Your task:
From the data that follows, print exactly the lines starting at the one containing "brown L-shape: rotated" and ending at the one containing "brown line: moved 1 px right, 1 px down"; include both of them and nothing more.

__________

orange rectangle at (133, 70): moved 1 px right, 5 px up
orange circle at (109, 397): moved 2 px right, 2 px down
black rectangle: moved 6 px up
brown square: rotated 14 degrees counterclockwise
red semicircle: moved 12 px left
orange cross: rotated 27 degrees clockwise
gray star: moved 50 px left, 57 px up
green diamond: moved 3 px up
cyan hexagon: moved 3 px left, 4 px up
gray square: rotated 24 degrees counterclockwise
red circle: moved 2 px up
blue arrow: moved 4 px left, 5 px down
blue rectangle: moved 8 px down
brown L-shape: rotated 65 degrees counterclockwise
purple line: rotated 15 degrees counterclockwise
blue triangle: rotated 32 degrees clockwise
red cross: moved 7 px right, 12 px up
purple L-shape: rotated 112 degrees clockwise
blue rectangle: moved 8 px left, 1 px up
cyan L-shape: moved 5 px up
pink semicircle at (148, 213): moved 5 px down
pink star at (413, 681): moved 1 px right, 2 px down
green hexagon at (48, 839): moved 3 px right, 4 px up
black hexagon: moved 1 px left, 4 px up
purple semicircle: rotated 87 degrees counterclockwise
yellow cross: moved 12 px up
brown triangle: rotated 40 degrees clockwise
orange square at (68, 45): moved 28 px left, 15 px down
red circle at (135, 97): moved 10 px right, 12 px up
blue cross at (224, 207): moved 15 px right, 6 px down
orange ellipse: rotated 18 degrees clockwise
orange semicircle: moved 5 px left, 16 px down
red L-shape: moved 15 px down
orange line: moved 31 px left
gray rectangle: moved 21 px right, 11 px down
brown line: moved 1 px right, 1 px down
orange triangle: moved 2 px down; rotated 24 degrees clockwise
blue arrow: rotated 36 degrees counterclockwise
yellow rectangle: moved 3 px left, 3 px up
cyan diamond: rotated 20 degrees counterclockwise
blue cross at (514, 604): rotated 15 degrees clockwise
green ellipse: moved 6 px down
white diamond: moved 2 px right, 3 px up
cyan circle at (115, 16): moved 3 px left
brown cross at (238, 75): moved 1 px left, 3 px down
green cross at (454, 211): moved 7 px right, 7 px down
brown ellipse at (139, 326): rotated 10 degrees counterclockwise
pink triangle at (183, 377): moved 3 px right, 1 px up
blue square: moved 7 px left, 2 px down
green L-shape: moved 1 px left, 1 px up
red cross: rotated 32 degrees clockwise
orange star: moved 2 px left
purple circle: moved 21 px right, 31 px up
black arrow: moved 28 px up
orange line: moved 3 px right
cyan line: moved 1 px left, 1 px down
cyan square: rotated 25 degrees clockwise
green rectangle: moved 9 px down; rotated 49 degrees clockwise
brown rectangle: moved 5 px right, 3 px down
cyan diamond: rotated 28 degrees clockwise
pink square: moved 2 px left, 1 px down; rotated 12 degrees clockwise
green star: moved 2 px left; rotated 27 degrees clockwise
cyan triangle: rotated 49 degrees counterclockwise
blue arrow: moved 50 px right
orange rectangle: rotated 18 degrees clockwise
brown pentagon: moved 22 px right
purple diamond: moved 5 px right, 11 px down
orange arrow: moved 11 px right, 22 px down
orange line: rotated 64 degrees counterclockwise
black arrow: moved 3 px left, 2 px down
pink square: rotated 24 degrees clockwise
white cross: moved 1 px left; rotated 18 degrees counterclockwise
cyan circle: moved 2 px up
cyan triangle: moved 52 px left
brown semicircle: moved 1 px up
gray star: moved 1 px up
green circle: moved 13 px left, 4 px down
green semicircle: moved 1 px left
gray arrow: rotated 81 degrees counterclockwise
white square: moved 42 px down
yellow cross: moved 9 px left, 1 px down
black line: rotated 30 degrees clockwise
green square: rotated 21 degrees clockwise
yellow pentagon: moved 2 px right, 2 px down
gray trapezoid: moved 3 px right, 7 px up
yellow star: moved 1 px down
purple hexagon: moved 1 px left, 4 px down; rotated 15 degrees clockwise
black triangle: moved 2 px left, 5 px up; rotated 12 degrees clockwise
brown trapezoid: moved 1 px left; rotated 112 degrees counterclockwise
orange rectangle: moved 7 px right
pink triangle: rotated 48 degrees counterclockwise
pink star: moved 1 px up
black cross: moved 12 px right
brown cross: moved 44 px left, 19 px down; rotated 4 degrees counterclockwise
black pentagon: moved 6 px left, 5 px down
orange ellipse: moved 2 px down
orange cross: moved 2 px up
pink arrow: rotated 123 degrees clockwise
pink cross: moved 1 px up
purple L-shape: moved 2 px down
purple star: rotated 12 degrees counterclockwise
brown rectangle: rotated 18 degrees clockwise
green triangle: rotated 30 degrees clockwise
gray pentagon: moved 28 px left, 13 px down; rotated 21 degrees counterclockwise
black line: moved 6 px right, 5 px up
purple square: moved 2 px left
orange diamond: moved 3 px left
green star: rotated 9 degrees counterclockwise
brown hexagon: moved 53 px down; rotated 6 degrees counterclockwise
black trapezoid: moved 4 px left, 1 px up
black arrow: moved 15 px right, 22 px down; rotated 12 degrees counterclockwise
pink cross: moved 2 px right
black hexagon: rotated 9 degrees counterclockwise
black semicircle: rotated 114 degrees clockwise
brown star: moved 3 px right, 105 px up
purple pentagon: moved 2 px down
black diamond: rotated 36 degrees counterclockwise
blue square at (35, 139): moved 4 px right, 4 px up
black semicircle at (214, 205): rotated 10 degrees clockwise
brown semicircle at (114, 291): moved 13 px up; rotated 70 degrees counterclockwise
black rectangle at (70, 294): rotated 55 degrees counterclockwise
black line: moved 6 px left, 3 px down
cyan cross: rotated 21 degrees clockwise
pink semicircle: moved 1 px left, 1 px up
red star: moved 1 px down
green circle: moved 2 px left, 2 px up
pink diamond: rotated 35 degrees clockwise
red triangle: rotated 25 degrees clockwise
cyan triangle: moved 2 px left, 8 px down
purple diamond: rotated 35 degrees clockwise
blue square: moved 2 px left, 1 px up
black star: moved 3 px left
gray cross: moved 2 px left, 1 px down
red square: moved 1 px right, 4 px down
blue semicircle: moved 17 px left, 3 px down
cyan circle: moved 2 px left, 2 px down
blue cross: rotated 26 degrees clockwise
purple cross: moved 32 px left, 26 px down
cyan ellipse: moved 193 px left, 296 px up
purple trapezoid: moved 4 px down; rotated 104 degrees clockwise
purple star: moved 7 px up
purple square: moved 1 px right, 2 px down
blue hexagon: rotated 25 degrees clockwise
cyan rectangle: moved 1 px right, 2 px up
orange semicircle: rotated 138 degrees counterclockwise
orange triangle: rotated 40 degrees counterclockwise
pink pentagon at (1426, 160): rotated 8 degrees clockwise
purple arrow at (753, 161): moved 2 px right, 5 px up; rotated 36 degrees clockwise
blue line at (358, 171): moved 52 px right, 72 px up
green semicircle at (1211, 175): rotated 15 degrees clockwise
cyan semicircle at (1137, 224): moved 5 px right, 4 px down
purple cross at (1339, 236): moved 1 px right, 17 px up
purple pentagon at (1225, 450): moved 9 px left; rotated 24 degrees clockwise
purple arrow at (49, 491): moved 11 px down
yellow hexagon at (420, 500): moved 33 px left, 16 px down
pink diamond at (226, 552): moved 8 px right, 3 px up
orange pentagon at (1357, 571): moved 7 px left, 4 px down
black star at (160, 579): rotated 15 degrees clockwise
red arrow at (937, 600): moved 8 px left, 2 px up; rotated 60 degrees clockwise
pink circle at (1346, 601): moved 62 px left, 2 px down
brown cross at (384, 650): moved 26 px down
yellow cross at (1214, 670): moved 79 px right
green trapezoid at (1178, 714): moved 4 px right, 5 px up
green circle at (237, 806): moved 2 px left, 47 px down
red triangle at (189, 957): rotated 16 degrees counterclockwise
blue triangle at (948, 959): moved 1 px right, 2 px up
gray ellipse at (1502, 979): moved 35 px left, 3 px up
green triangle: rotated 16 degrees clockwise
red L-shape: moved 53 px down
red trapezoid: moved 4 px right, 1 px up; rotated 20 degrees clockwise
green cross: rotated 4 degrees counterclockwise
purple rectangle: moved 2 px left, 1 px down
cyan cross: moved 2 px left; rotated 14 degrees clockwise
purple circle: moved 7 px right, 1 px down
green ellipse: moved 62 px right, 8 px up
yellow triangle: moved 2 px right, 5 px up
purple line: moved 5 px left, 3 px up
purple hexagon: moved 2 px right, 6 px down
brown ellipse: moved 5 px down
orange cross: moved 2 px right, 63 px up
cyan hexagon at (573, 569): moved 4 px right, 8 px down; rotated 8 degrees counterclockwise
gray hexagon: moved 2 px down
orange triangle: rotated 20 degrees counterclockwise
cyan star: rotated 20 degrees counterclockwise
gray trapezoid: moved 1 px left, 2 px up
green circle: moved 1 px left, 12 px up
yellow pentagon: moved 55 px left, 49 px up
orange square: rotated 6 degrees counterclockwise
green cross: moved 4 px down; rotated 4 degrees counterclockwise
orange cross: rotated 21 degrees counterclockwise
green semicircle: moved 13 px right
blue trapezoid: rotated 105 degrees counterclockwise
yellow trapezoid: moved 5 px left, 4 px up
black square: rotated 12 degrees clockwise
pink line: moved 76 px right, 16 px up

__________

Solution below:
brown L-shape: rotated 65 degrees counterclockwise
purple line: rotated 15 degrees counterclockwise
blue triangle: rotated 32 degrees clockwise
red cross: moved 7 px right, 12 px up
purple L-shape: rotated 112 degrees clockwise
blue rectangle: moved 8 px left, 1 px up
cyan L-shape: moved 5 px up
pink semicircle at (148, 213): moved 5 px down
pink star at (413, 681): moved 1 px right, 2 px down
green hexagon at (48, 839): moved 3 px right, 4 px up
black hexagon: moved 1 px left, 4 px up
purple semicircle: rotated 87 degrees counterclockwise
yellow cross: moved 12 px up
brown triangle: rotated 40 degrees clockwise
orange square at (68, 45): moved 28 px left, 15 px down
red circle at (135, 97): moved 10 px right, 12 px up
blue cross at (224, 207): moved 15 px right, 6 px down
orange ellipse: rotated 18 degrees clockwise
orange semicircle: moved 5 px left, 16 px down
red L-shape: moved 15 px down
orange line: moved 31 px left
gray rectangle: moved 21 px right, 11 px down
brown line: moved 1 px right, 1 px down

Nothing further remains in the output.